Would you print all of the entries exactly, please, but without their pictures?

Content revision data
◆ ◆ ◆ ◆
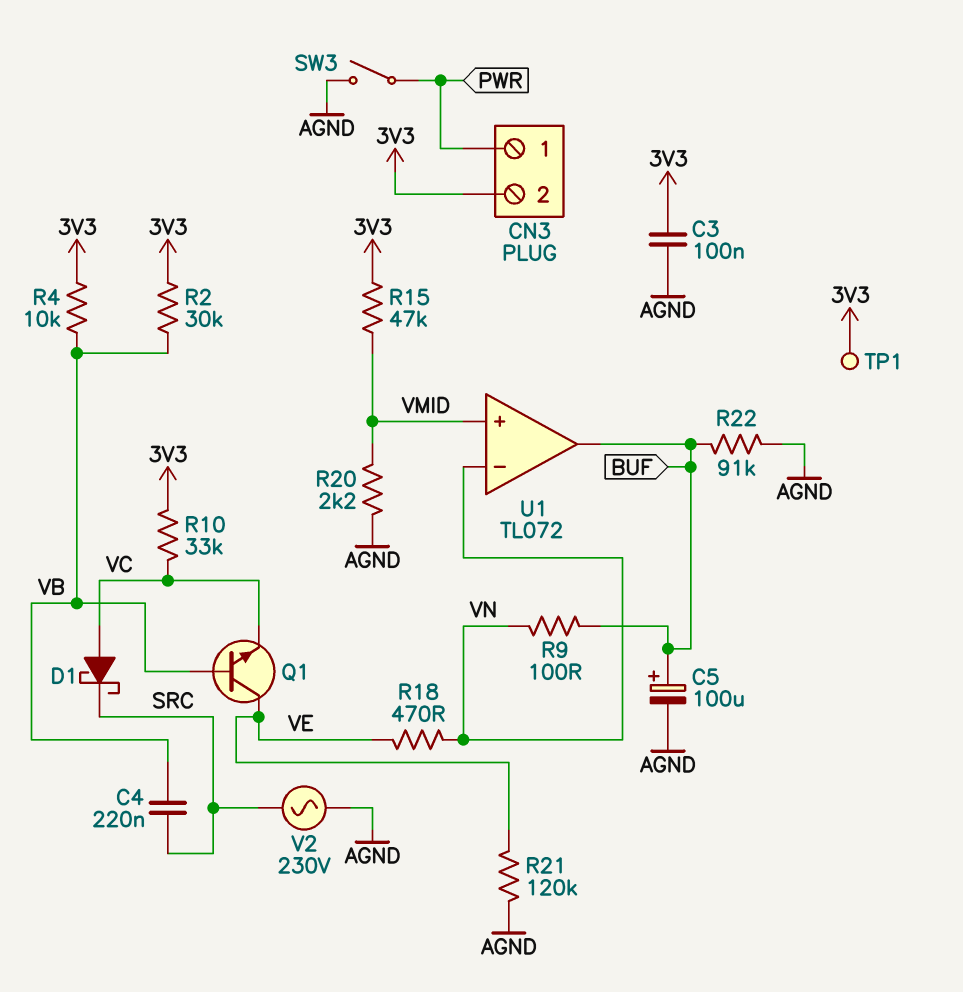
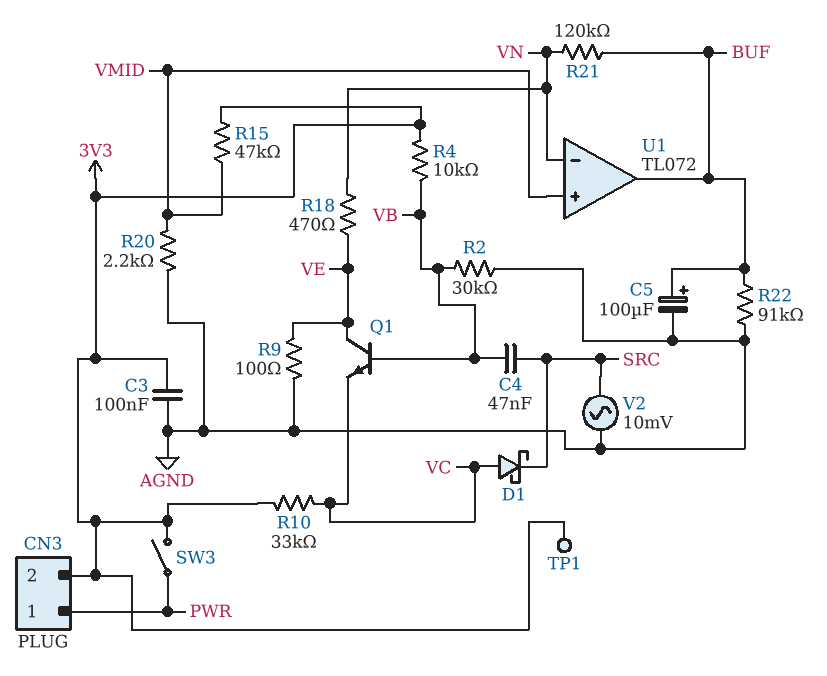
C4: 220nF (SRC, VB) -> 47nF (SRC, VB)
R2: 30k (3V3, VB) -> 30k (AGND, VB)
R9: 100 (BUF, VN) -> 100 (AGND, VE)
R21: 120k (AGND, VE) -> 120k (BUF, VN)
SW3: switch (AGND, PWR) -> switch (3V3, PWR)
V2: AC 230V (AGND, SRC) -> AC 10mV (AGND, SRC)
◆ ◆ ◆ ◆
_Answer to the problem_
C4: 220nF (SRC, VB) -> 47nF (SRC, VB)
R2: 30k (3V3, VB) -> 30k (AGND, VB)
R9: 100 (BUF, VN) -> 100 (AGND, VE)
R21: 120k (AGND, VE) -> 120k (BUF, VN)
SW3: switch (AGND, PWR) -> switch (3V3, PWR)
V2: AC 230V (AGND, SRC) -> AC 10mV (AGND, SRC)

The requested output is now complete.